Task description: Return the full listing unchanged, excluding any images it contains.

Given data:
----
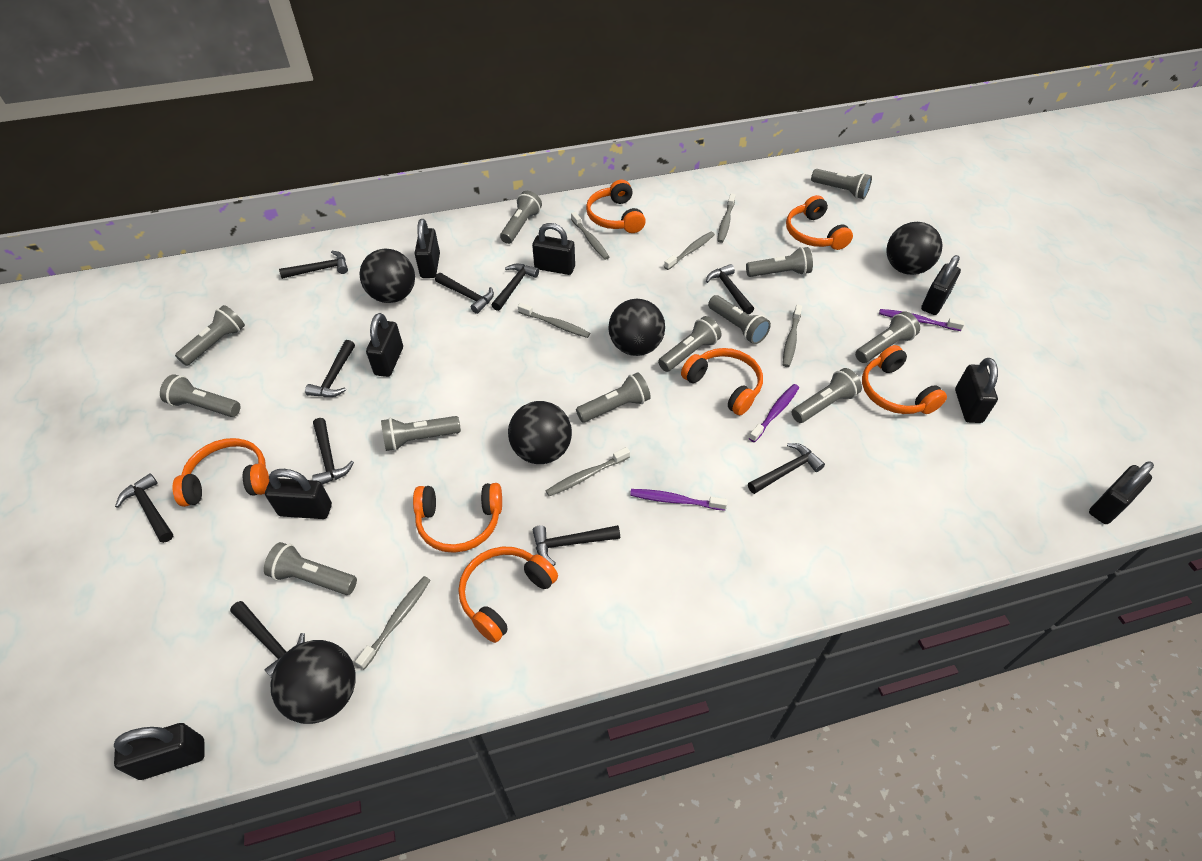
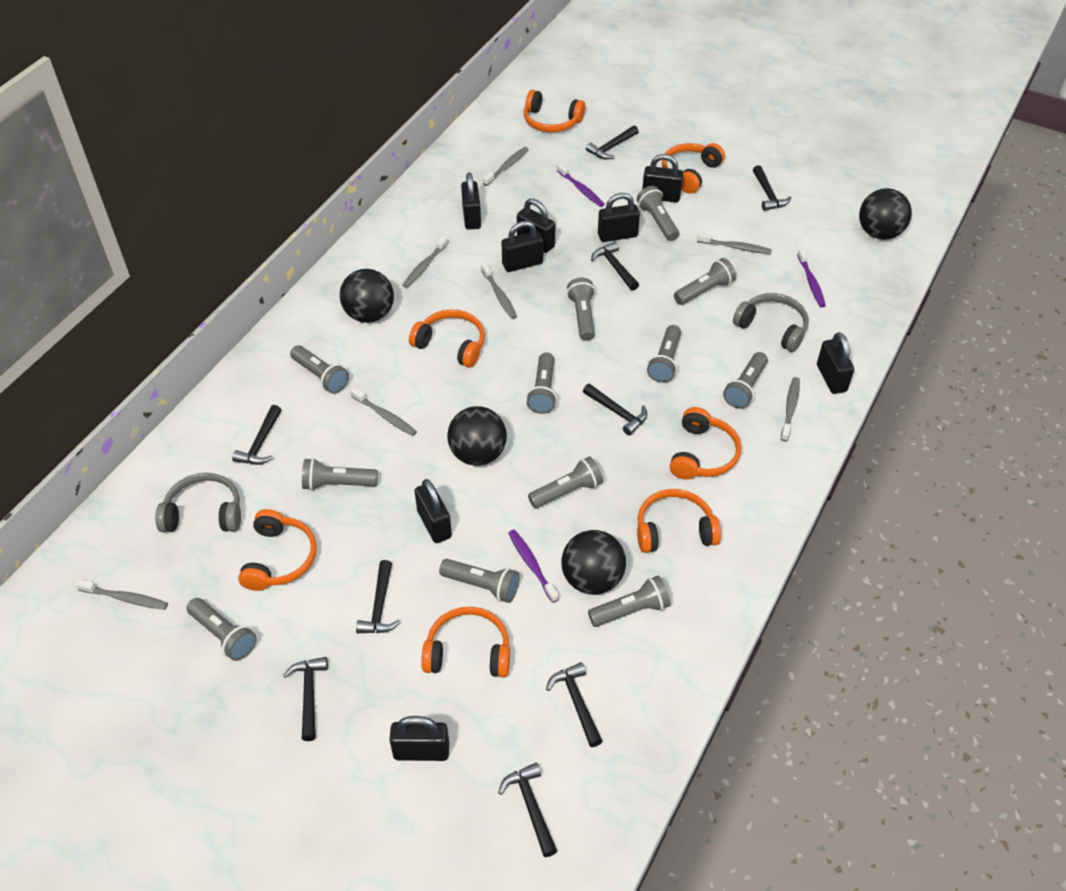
black ball: 5 -> 4
black hammer: 10 -> 9
grey headphones: 0 -> 2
----
Exercise result:
black ball: 5 -> 4
black hammer: 10 -> 9
grey headphones: 0 -> 2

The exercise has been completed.